REQUIRED WORK: Only the lines from the one holding "pink trophy: 1 -> 3" to the end of the data should be echoed, exactly as they appear, minus the pictures.

Data items:
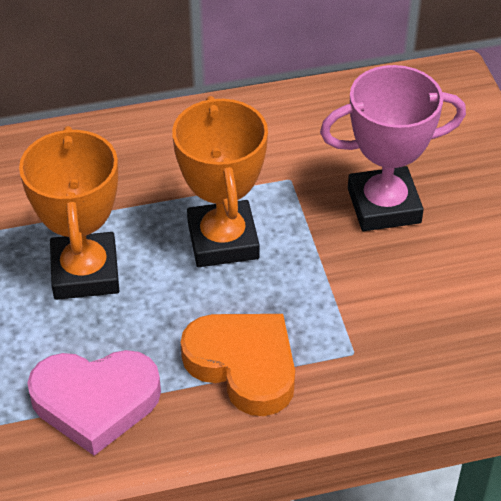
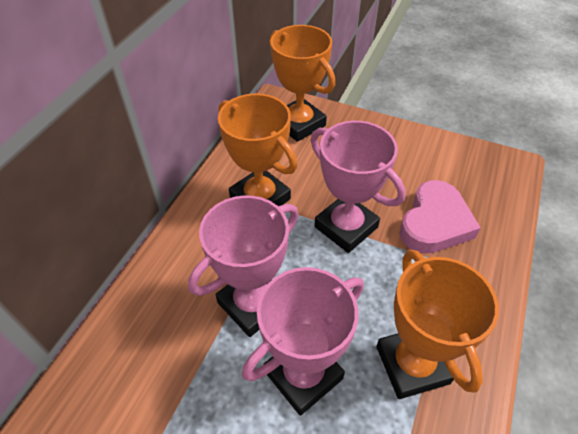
orange heart: 1 -> 0
orange trophy: 2 -> 3
pink trophy: 1 -> 3

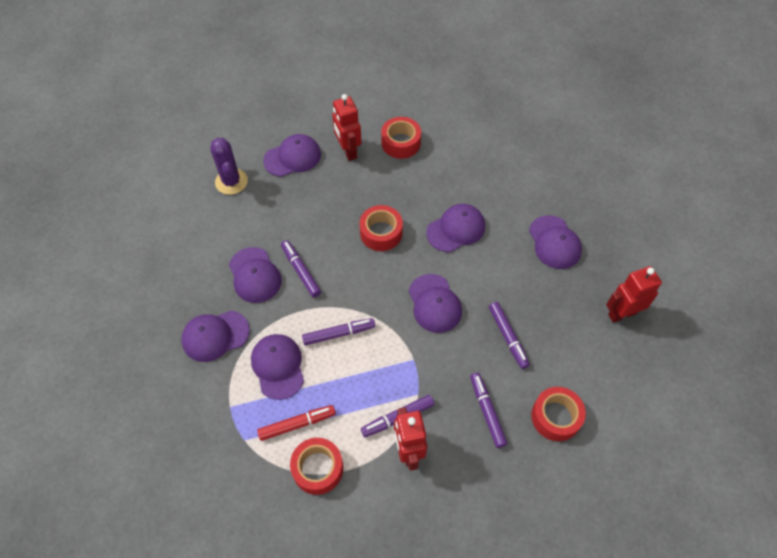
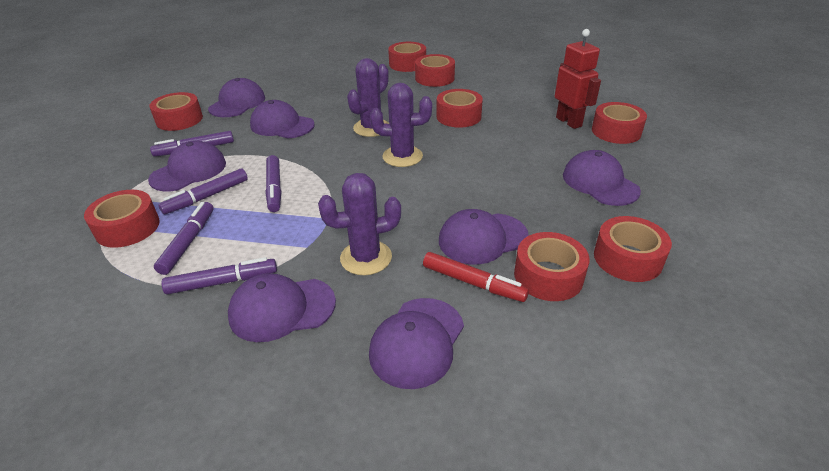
purple cactus: 1 -> 3
red robot: 3 -> 1
red tape: 4 -> 8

WRITTEN RESPONSE:
pink trophy: 1 -> 3

purple cactus: 1 -> 3
red robot: 3 -> 1
red tape: 4 -> 8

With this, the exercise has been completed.